### AIM OF THE TASK
Repeat the data below exactly, dropping any pictures it holds.

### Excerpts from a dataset
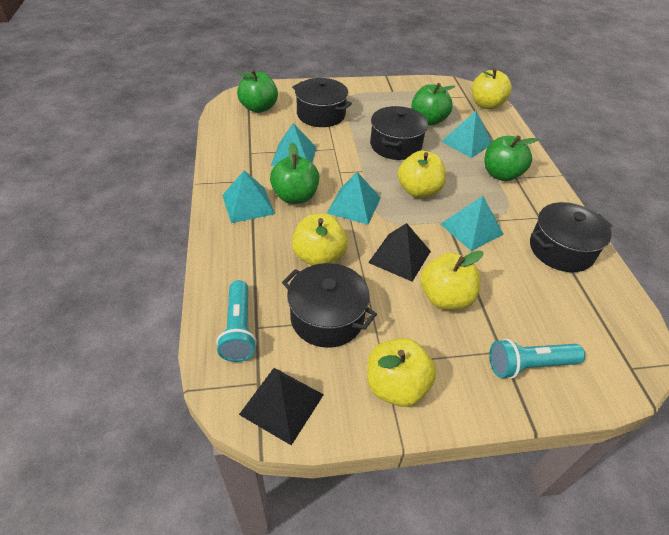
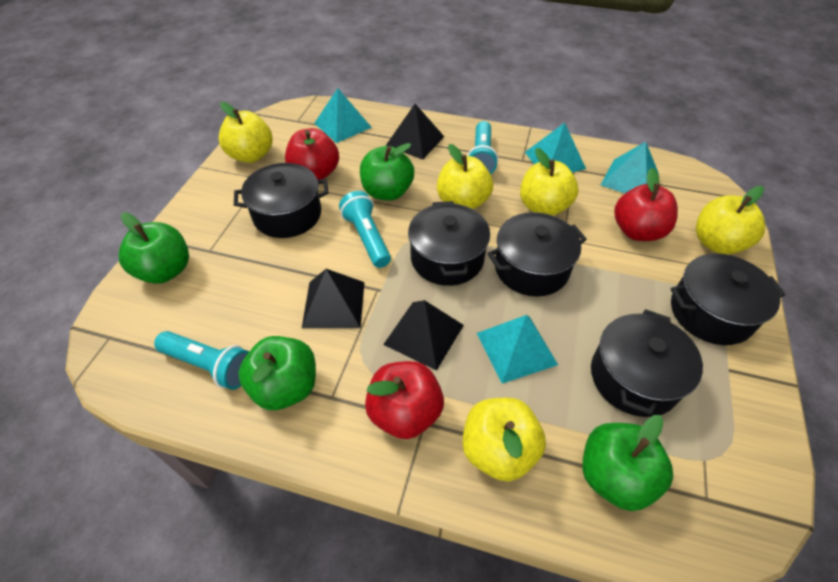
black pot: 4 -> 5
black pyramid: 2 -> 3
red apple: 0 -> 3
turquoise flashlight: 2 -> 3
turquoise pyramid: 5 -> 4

### FINISHED EXERCISE
black pot: 4 -> 5
black pyramid: 2 -> 3
red apple: 0 -> 3
turquoise flashlight: 2 -> 3
turquoise pyramid: 5 -> 4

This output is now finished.